__About this exercise__
Find the line containing "STEPPER2 pin IN2: 4 -> A1" in the data below, then output that line and each one after it exactly, with nothing else.

__Data to use__
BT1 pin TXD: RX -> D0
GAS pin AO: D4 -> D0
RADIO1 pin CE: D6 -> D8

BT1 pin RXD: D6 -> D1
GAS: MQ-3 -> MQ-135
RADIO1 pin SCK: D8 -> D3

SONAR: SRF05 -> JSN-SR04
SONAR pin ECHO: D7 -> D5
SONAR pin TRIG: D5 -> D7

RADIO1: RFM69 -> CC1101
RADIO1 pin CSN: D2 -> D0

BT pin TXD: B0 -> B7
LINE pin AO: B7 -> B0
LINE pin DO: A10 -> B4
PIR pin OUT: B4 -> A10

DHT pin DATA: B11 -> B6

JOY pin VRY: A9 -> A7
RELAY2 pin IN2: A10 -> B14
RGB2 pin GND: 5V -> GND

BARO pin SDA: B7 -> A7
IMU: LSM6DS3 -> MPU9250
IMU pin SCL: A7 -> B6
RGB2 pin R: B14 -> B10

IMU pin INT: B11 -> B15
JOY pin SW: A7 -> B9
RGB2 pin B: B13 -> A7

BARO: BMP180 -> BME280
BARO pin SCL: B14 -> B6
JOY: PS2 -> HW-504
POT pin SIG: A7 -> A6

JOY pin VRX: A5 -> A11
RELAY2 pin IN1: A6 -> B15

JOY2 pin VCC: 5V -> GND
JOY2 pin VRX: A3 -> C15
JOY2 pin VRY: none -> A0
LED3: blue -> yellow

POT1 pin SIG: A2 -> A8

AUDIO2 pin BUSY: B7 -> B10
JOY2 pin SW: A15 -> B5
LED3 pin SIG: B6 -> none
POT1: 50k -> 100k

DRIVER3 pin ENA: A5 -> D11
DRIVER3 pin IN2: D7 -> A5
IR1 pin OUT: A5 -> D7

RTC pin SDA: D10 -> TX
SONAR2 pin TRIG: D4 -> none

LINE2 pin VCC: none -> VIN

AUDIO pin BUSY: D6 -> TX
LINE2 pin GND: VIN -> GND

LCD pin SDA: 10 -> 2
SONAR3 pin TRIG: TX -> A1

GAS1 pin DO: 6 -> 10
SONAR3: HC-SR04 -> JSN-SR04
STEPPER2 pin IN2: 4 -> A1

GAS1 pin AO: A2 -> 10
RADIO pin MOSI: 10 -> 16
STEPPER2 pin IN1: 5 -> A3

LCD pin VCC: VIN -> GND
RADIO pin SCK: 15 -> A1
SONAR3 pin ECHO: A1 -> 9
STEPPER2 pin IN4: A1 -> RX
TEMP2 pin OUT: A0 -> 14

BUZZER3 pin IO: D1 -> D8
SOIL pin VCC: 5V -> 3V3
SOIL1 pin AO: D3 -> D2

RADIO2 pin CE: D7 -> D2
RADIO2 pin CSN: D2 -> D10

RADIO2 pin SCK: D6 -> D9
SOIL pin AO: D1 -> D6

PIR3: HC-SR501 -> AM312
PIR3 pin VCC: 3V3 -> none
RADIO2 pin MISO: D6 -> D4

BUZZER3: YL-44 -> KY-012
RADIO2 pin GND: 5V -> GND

__Result of the task__
STEPPER2 pin IN2: 4 -> A1

GAS1 pin AO: A2 -> 10
RADIO pin MOSI: 10 -> 16
STEPPER2 pin IN1: 5 -> A3

LCD pin VCC: VIN -> GND
RADIO pin SCK: 15 -> A1
SONAR3 pin ECHO: A1 -> 9
STEPPER2 pin IN4: A1 -> RX
TEMP2 pin OUT: A0 -> 14

BUZZER3 pin IO: D1 -> D8
SOIL pin VCC: 5V -> 3V3
SOIL1 pin AO: D3 -> D2

RADIO2 pin CE: D7 -> D2
RADIO2 pin CSN: D2 -> D10

RADIO2 pin SCK: D6 -> D9
SOIL pin AO: D1 -> D6

PIR3: HC-SR501 -> AM312
PIR3 pin VCC: 3V3 -> none
RADIO2 pin MISO: D6 -> D4

BUZZER3: YL-44 -> KY-012
RADIO2 pin GND: 5V -> GND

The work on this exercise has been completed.